→ **Problem description**: What is needed is an exact copy of every entry below, with the pictures left out.

Object tracking records:
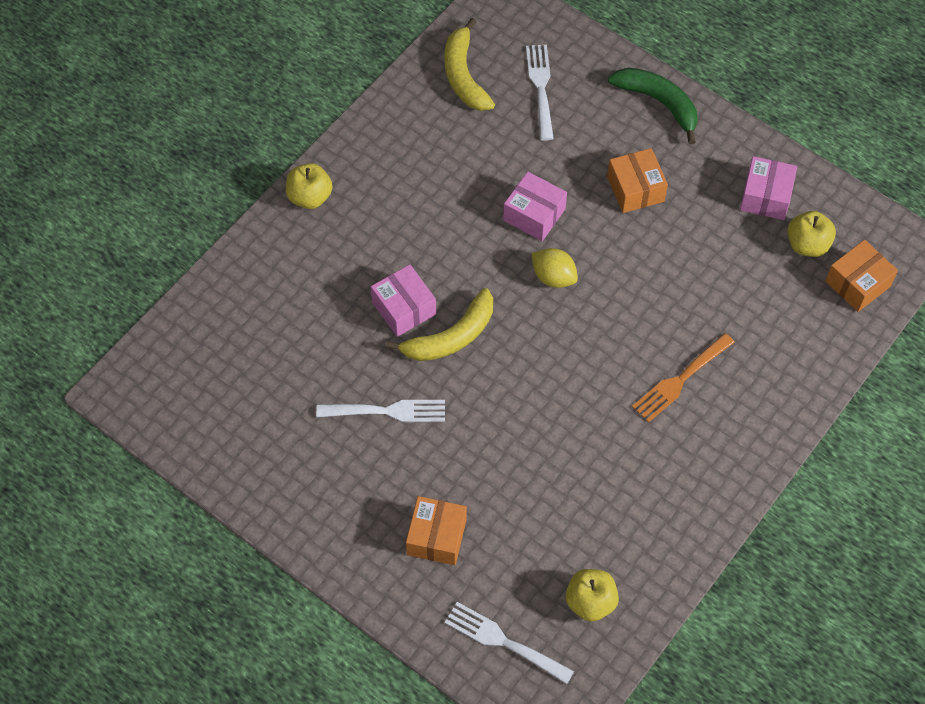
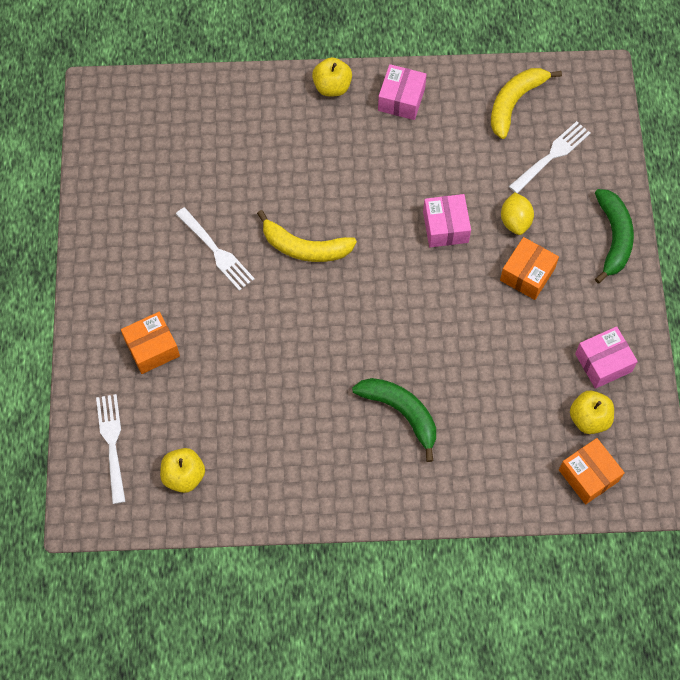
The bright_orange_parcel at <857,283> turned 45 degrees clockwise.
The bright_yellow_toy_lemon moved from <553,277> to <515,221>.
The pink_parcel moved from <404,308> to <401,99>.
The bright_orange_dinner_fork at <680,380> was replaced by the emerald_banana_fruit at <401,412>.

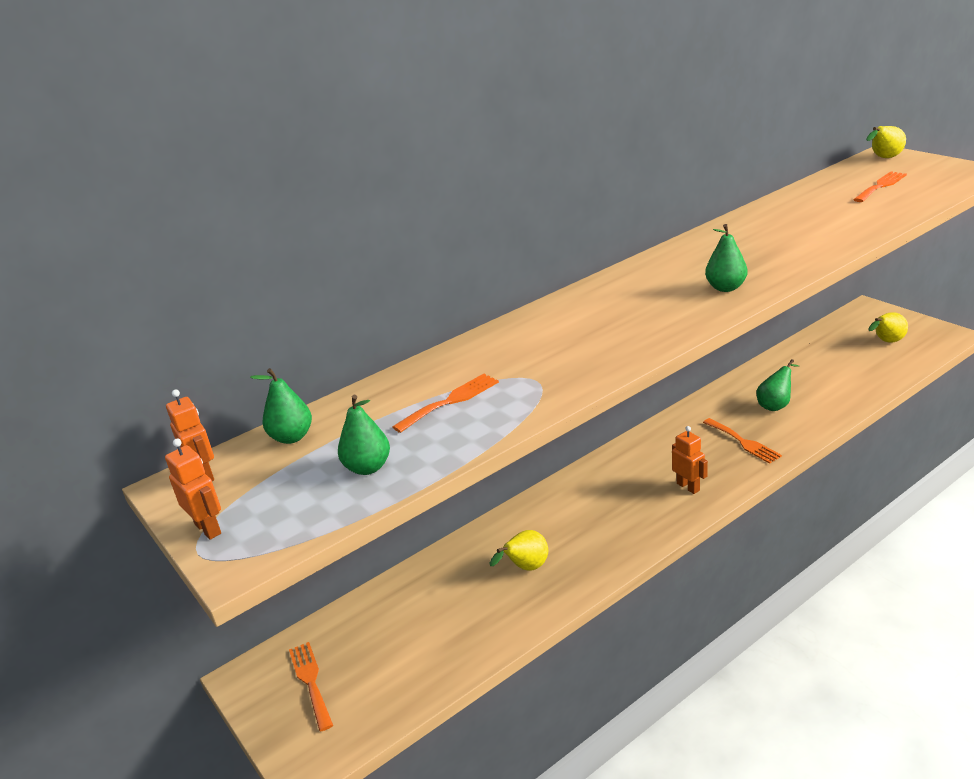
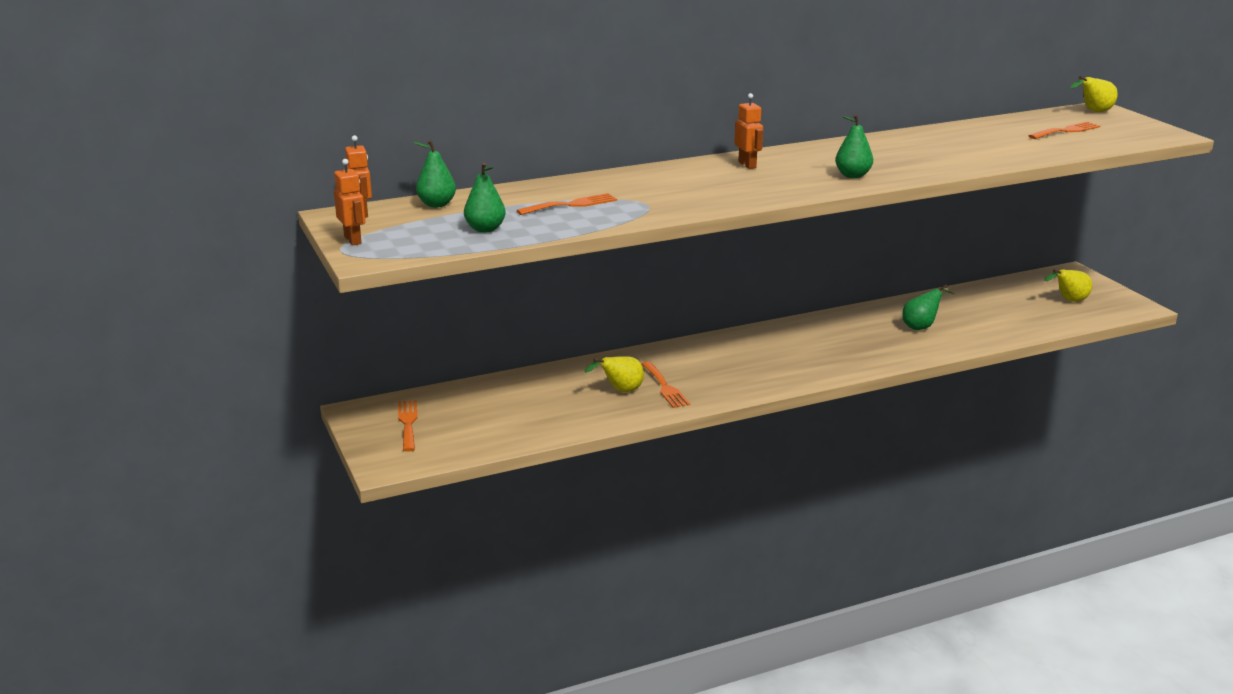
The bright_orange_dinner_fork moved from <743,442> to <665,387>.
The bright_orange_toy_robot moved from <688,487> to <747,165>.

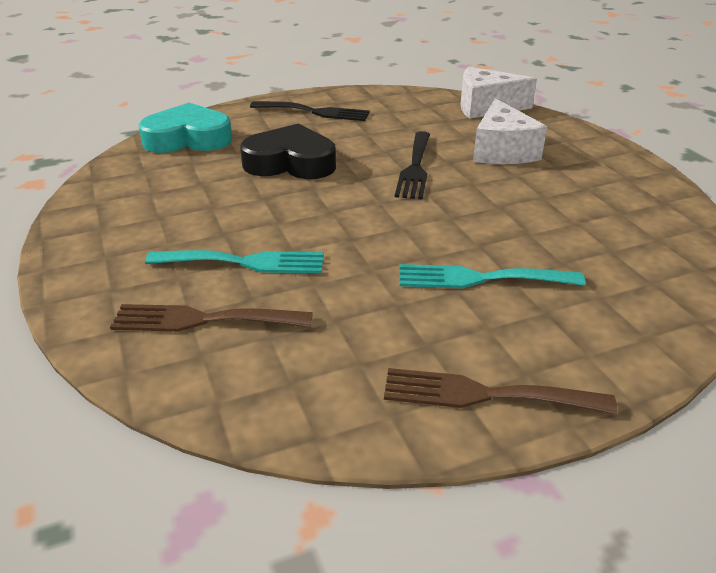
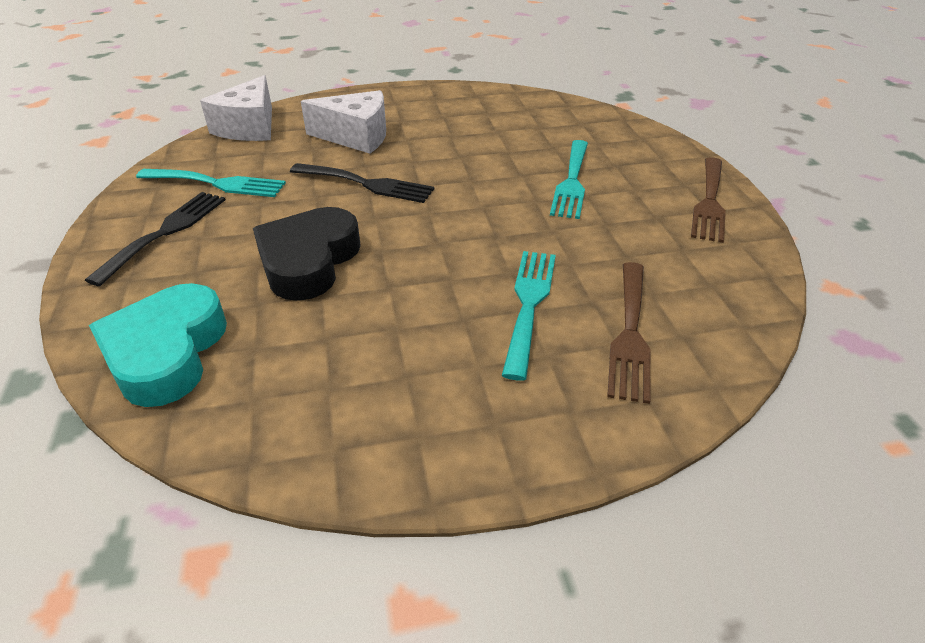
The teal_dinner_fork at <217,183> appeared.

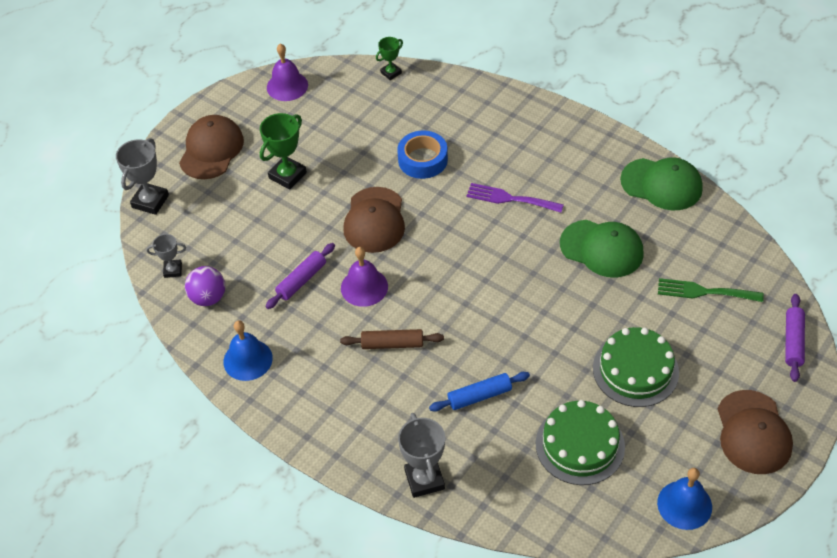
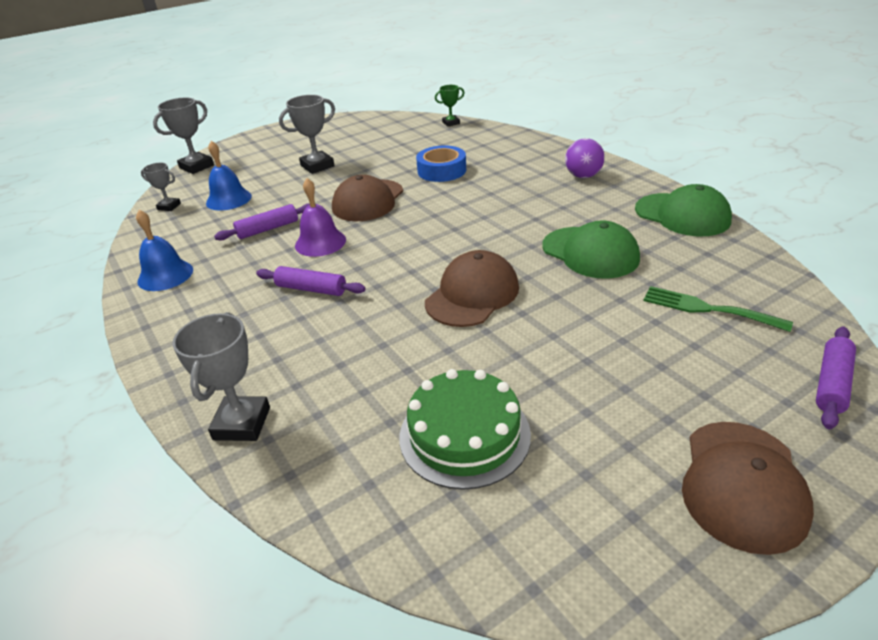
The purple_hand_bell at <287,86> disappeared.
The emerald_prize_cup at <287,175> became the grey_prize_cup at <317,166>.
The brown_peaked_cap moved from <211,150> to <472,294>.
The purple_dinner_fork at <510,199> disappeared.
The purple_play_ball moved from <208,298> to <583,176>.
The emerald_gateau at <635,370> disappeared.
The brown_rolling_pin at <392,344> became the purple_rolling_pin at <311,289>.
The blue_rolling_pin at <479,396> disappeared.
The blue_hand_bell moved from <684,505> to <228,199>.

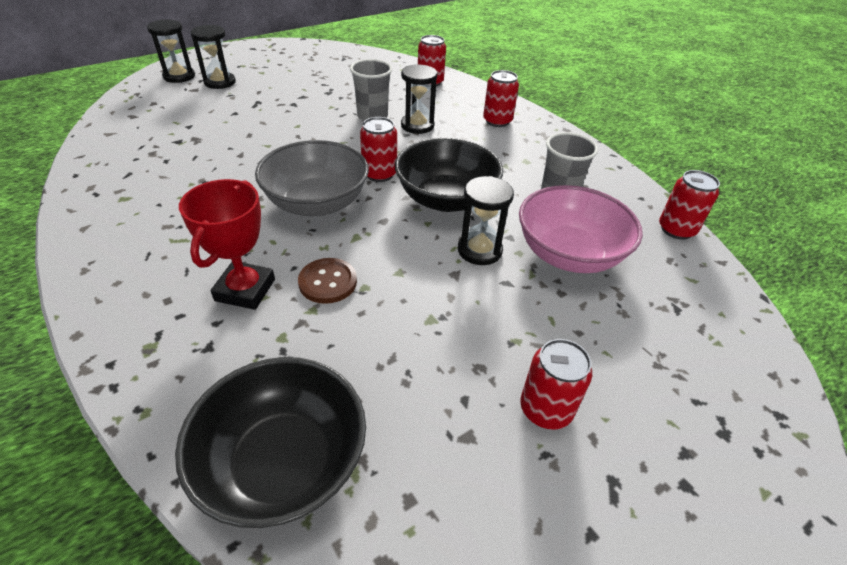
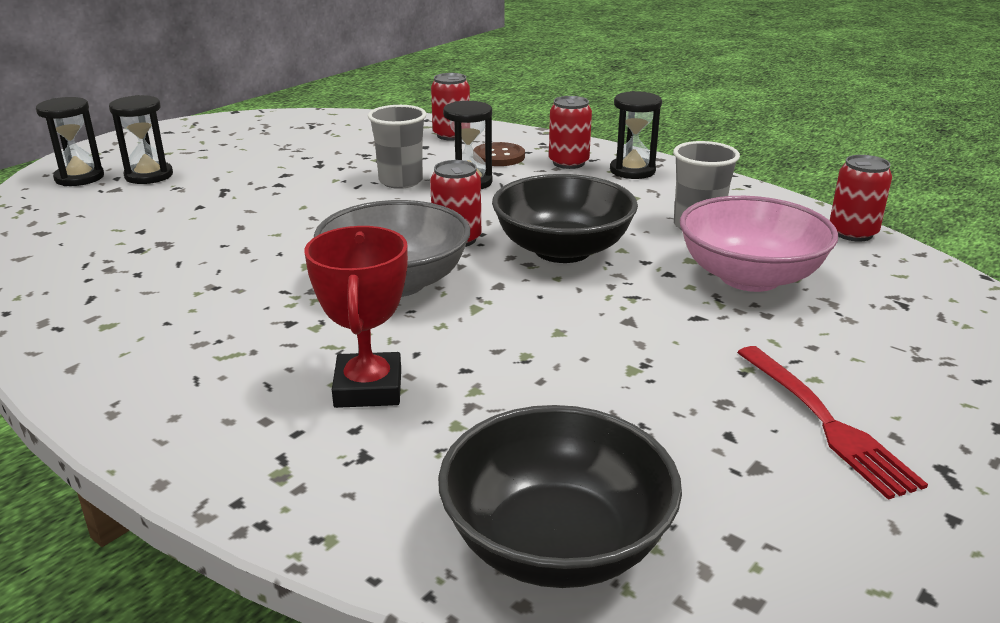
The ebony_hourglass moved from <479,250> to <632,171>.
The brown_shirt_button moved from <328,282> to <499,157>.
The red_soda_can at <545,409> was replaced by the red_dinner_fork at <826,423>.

→ **Answer space**:
The bright_orange_parcel at <857,283> turned 45 degrees clockwise.
The bright_yellow_toy_lemon moved from <553,277> to <515,221>.
The pink_parcel moved from <404,308> to <401,99>.
The bright_orange_dinner_fork at <680,380> was replaced by the emerald_banana_fruit at <401,412>.

The bright_orange_dinner_fork moved from <743,442> to <665,387>.
The bright_orange_toy_robot moved from <688,487> to <747,165>.

The teal_dinner_fork at <217,183> appeared.

The purple_hand_bell at <287,86> disappeared.
The emerald_prize_cup at <287,175> became the grey_prize_cup at <317,166>.
The brown_peaked_cap moved from <211,150> to <472,294>.
The purple_dinner_fork at <510,199> disappeared.
The purple_play_ball moved from <208,298> to <583,176>.
The emerald_gateau at <635,370> disappeared.
The brown_rolling_pin at <392,344> became the purple_rolling_pin at <311,289>.
The blue_rolling_pin at <479,396> disappeared.
The blue_hand_bell moved from <684,505> to <228,199>.

The ebony_hourglass moved from <479,250> to <632,171>.
The brown_shirt_button moved from <328,282> to <499,157>.
The red_soda_can at <545,409> was replaced by the red_dinner_fork at <826,423>.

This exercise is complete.